(Beginning of Information supplied)

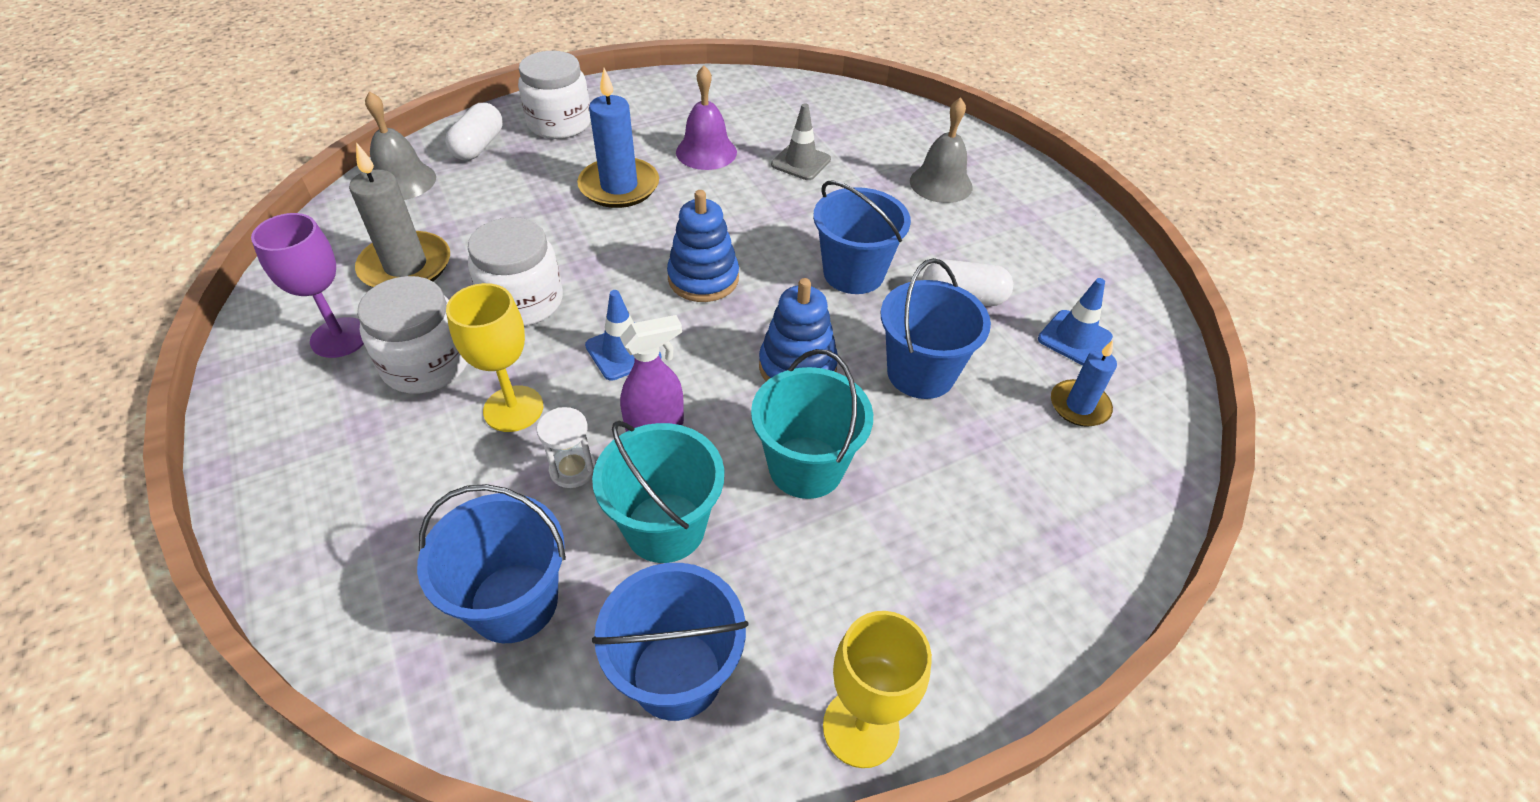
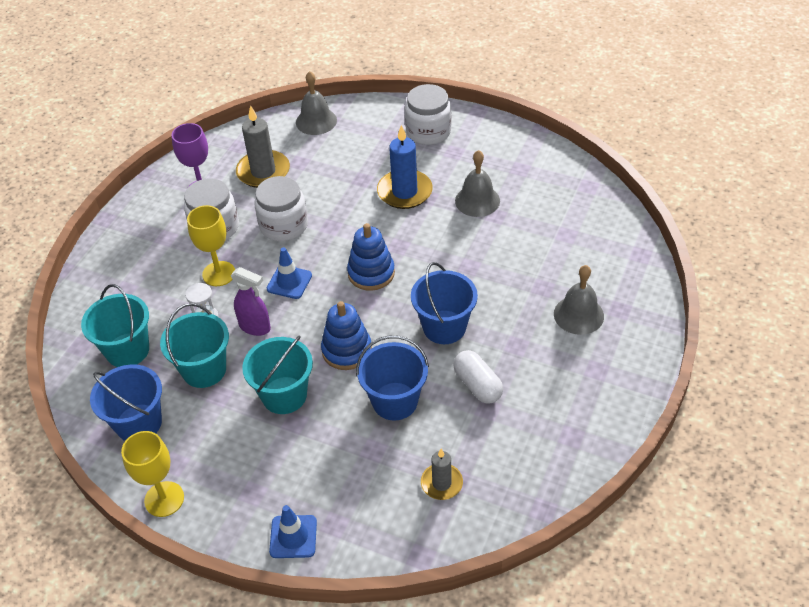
camera: 55 degrees right, 0 degrees up
(479, 146) = (373, 121): white capsule -> none
(514, 602) = (127, 350): blue bucket -> turquoise bucket
(706, 152) = (477, 200): purple bell -> grey bell
(801, 162) = (519, 243): grey traffic cone -> none
(1074, 338) = (499, 454): blue traffic cone -> blue traffic cone (293, 537)
(1079, 406) = (441, 483): blue candle -> grey candle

(End of Information supplied)

_The task_:
Word for word, restate every line of the listing, omitting the pictures.

_Exercise result_:
camera: 55 degrees right, 0 degrees up
(479, 146) = (373, 121): white capsule -> none
(514, 602) = (127, 350): blue bucket -> turquoise bucket
(706, 152) = (477, 200): purple bell -> grey bell
(801, 162) = (519, 243): grey traffic cone -> none
(1074, 338) = (499, 454): blue traffic cone -> blue traffic cone (293, 537)
(1079, 406) = (441, 483): blue candle -> grey candle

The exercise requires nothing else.